## EXERCISE:
Go line by line through the listing below and copy those that hold "camera".

========================

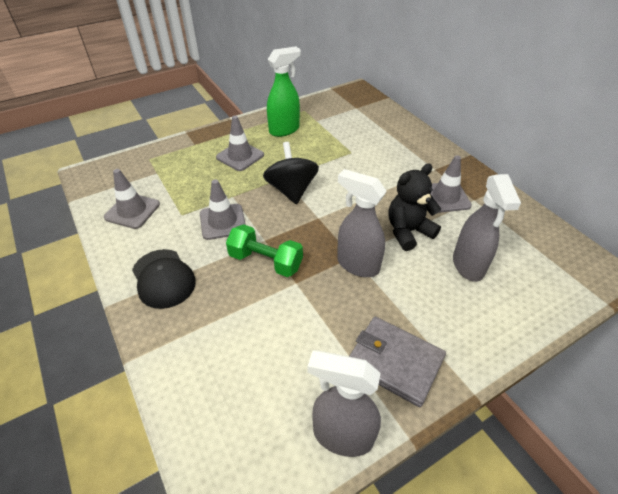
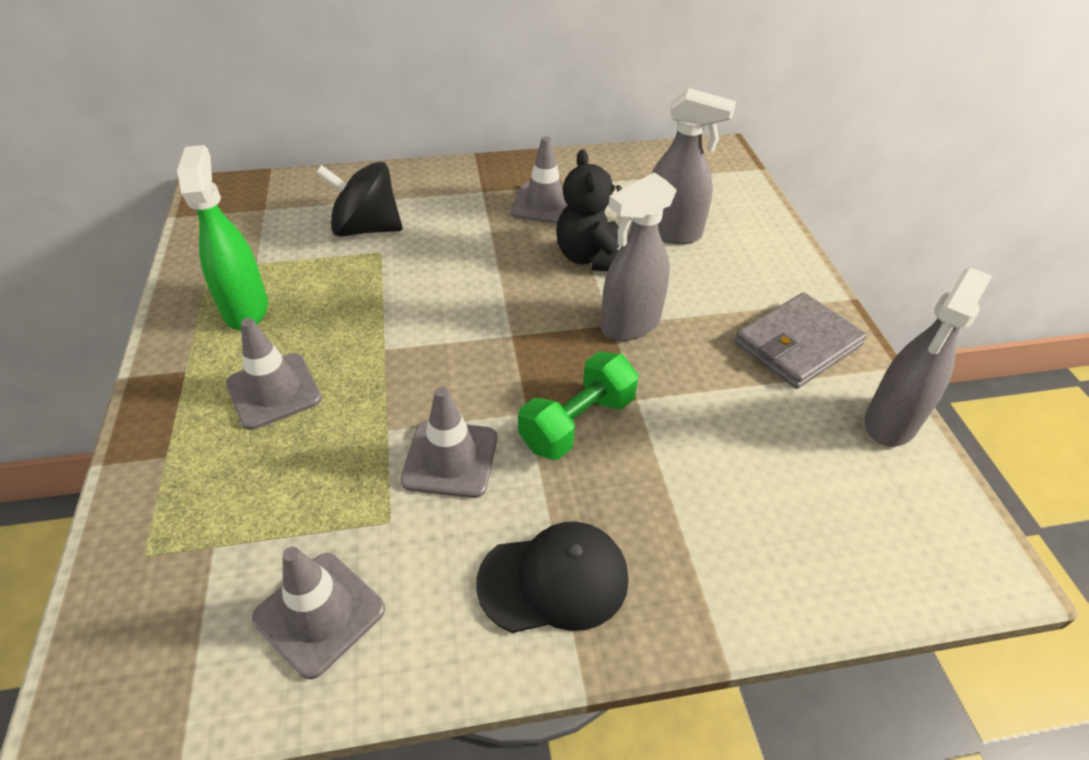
camera: 70 degrees left, 0 degrees up
black spinning top [263,142,319,204] -> black spinning top moved to [316,162,402,237]

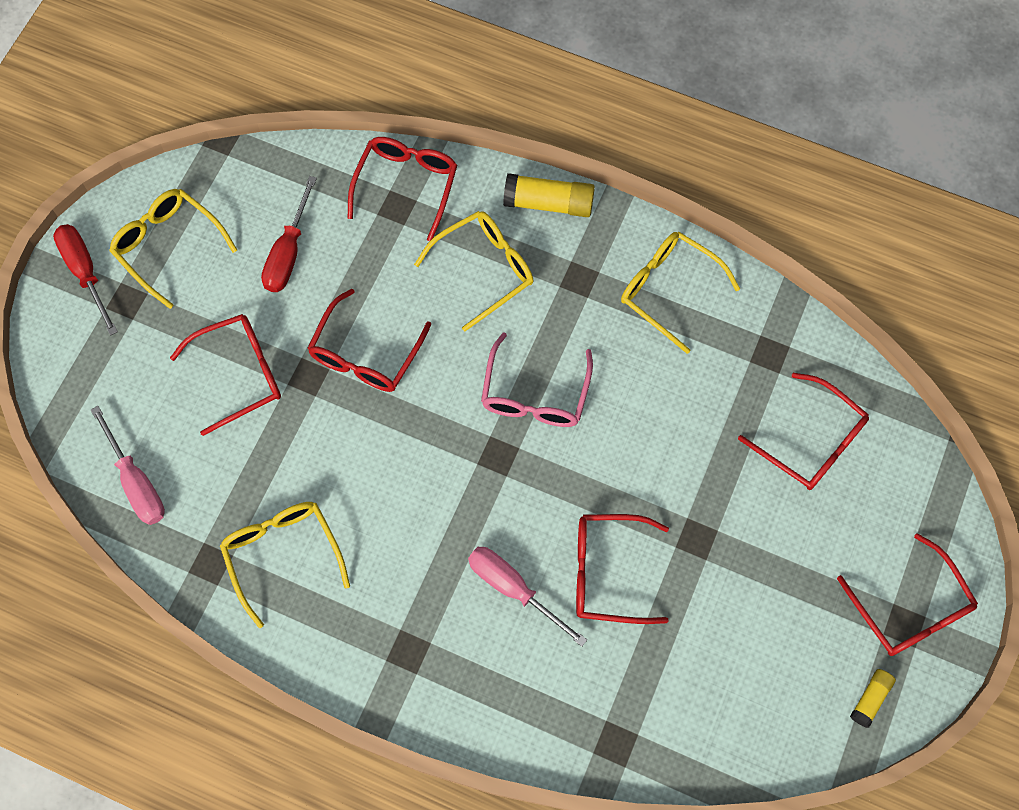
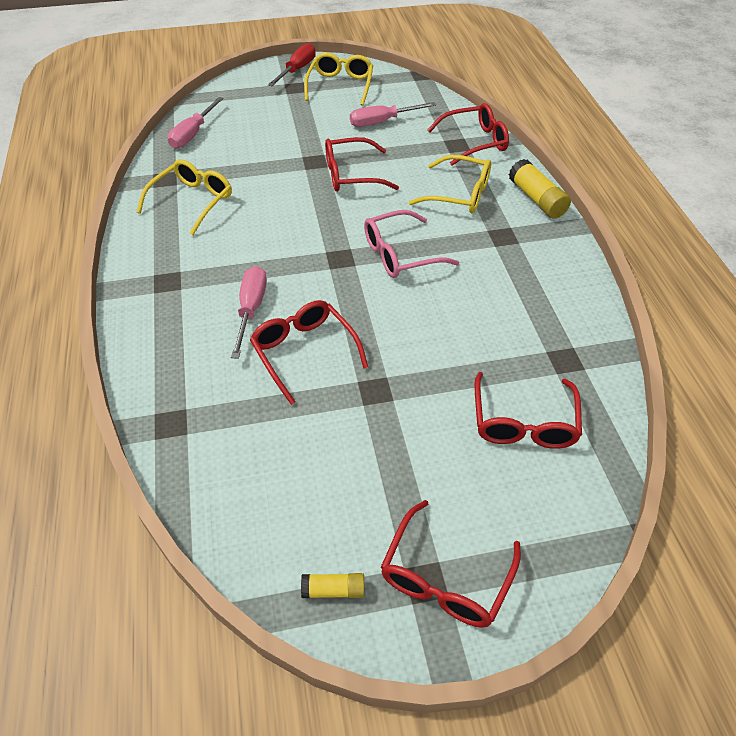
camera: 55 degrees right, 20 degrees down
red glasses [170,314,281,436] -> none
red screwdriver [261,176,317,292] -> pink screwdriver [350,102,436,127]
yellow glasses [621,232,740,354] -> none

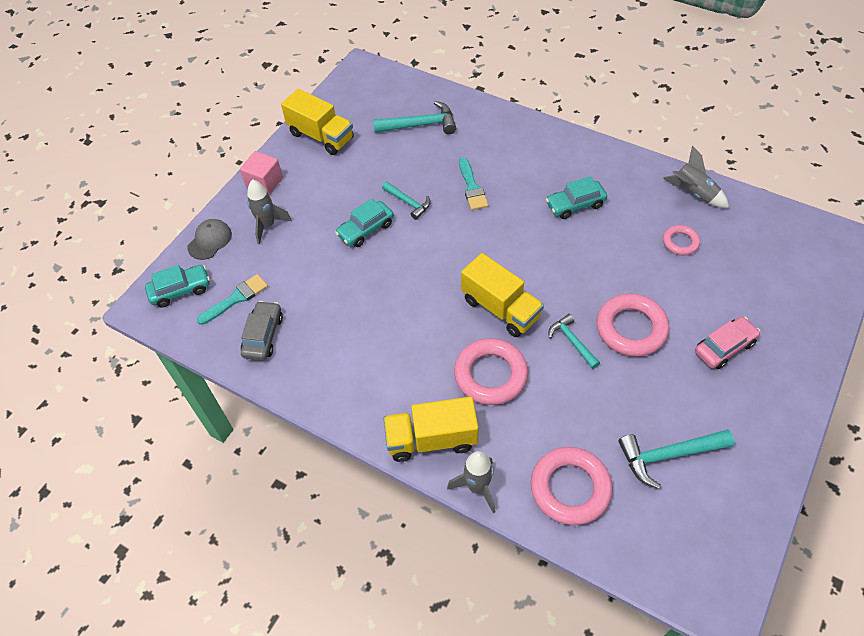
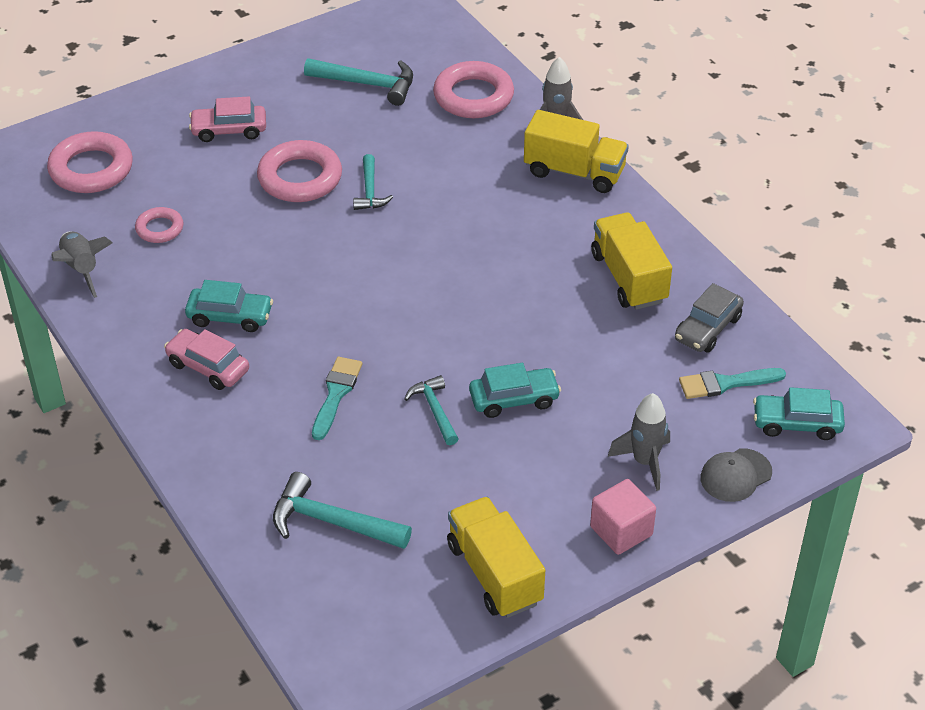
camera: 155 degrees left, 10 degrees down
pink ring [454,338,528,405] -> pink ring moved to [47,131,133,193]
yellow truck [461,253,544,337] -> yellow truck moved to [591,213,672,310]
none -> pink car [164,329,249,390]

========================

## ANSWER SECTION:
camera: 70 degrees left, 0 degrees up
camera: 55 degrees right, 20 degrees down
camera: 155 degrees left, 10 degrees down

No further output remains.